BEGIN EXTRACTED MATERIAL

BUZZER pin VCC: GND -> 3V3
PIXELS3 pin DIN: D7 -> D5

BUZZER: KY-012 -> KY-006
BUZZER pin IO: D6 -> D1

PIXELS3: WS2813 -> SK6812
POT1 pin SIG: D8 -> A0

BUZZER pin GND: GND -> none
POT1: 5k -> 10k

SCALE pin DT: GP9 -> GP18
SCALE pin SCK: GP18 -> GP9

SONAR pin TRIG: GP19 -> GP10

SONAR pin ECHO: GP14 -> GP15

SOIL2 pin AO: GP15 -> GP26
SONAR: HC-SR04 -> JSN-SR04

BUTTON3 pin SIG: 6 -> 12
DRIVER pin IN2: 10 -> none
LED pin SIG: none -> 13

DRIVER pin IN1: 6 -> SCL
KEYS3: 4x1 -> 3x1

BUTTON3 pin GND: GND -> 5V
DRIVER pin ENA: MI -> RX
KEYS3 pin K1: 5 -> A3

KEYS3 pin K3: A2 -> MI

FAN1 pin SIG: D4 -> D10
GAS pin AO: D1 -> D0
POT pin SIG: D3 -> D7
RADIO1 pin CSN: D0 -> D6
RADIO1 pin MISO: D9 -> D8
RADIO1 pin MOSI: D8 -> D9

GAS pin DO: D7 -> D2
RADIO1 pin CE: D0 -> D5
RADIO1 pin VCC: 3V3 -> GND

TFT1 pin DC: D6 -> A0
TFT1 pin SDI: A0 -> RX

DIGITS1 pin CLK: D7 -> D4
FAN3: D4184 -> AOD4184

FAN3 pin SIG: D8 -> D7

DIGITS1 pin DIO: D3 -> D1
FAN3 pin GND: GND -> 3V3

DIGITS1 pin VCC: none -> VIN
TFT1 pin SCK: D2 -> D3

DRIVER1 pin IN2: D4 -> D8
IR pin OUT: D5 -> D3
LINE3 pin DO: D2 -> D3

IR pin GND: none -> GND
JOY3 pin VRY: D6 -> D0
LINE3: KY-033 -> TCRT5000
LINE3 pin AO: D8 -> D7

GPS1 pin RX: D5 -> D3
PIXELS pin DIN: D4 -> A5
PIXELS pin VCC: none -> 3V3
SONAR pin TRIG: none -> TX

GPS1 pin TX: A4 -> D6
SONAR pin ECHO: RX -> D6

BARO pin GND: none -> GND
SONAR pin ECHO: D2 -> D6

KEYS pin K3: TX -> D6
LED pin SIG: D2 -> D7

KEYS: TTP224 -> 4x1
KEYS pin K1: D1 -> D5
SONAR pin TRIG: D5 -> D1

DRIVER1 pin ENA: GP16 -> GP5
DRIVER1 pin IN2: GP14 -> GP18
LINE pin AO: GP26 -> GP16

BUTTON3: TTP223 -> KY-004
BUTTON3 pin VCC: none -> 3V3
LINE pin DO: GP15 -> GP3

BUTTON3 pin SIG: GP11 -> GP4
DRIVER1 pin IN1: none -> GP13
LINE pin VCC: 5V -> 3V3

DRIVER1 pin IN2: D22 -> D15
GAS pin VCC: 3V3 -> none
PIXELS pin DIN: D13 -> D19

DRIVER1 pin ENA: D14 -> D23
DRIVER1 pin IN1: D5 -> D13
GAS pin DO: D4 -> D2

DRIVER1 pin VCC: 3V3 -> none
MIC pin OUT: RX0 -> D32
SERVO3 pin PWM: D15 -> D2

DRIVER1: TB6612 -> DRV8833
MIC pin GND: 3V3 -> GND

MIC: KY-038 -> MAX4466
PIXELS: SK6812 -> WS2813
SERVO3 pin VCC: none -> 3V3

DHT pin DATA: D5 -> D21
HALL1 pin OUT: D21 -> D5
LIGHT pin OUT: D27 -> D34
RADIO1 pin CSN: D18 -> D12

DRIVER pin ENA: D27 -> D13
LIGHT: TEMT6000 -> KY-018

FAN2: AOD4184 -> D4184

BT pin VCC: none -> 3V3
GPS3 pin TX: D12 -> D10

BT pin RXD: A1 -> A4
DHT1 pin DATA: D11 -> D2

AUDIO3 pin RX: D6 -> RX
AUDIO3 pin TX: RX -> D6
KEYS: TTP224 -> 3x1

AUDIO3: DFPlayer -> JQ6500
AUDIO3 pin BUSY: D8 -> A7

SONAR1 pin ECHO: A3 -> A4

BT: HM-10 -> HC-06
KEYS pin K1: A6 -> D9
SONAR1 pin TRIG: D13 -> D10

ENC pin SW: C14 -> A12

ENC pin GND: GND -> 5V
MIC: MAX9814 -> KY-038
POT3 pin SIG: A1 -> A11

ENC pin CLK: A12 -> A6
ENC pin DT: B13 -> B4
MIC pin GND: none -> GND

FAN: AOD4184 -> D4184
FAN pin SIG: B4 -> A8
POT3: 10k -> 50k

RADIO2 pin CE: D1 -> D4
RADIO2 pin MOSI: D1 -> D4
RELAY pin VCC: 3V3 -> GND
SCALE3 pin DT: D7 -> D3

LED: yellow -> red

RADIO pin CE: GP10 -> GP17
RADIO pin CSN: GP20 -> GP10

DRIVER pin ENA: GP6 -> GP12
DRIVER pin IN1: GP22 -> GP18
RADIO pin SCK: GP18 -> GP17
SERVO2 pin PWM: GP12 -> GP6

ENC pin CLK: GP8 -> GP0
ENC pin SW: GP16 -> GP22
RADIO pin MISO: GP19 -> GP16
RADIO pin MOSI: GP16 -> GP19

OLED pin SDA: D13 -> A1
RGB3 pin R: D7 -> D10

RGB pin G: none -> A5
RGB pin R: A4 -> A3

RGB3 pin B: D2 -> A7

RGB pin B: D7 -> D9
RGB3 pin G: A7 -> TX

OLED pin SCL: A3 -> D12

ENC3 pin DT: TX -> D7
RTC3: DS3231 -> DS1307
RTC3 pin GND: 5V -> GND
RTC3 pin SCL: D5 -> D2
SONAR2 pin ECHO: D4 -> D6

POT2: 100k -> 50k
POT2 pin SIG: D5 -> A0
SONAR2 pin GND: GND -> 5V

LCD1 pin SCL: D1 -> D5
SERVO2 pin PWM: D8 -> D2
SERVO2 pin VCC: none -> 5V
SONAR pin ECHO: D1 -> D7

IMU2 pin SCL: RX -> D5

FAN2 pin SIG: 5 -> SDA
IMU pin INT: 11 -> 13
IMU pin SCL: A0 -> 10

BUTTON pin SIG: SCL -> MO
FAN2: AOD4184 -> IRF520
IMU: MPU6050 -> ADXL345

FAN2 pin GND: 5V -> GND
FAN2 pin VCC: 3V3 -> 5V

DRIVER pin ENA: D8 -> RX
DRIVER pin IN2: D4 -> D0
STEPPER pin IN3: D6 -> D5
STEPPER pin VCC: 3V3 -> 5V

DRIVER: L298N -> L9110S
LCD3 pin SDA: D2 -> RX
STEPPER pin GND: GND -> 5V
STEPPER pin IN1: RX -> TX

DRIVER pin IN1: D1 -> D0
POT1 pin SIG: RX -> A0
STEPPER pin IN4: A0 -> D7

END EXTRACTED MATERIAL

▸ WHAT TO WORK ON:
Give back, word for word, only the lines above from the line holding "HALL1 pin OUT: D21 -> D5" to the line holding "ENC pin CLK: GP8 -> GP0", both included.

▸ EXERCISE SOLUTION:
HALL1 pin OUT: D21 -> D5
LIGHT pin OUT: D27 -> D34
RADIO1 pin CSN: D18 -> D12

DRIVER pin ENA: D27 -> D13
LIGHT: TEMT6000 -> KY-018

FAN2: AOD4184 -> D4184

BT pin VCC: none -> 3V3
GPS3 pin TX: D12 -> D10

BT pin RXD: A1 -> A4
DHT1 pin DATA: D11 -> D2

AUDIO3 pin RX: D6 -> RX
AUDIO3 pin TX: RX -> D6
KEYS: TTP224 -> 3x1

AUDIO3: DFPlayer -> JQ6500
AUDIO3 pin BUSY: D8 -> A7

SONAR1 pin ECHO: A3 -> A4

BT: HM-10 -> HC-06
KEYS pin K1: A6 -> D9
SONAR1 pin TRIG: D13 -> D10

ENC pin SW: C14 -> A12

ENC pin GND: GND -> 5V
MIC: MAX9814 -> KY-038
POT3 pin SIG: A1 -> A11

ENC pin CLK: A12 -> A6
ENC pin DT: B13 -> B4
MIC pin GND: none -> GND

FAN: AOD4184 -> D4184
FAN pin SIG: B4 -> A8
POT3: 10k -> 50k

RADIO2 pin CE: D1 -> D4
RADIO2 pin MOSI: D1 -> D4
RELAY pin VCC: 3V3 -> GND
SCALE3 pin DT: D7 -> D3

LED: yellow -> red

RADIO pin CE: GP10 -> GP17
RADIO pin CSN: GP20 -> GP10

DRIVER pin ENA: GP6 -> GP12
DRIVER pin IN1: GP22 -> GP18
RADIO pin SCK: GP18 -> GP17
SERVO2 pin PWM: GP12 -> GP6

ENC pin CLK: GP8 -> GP0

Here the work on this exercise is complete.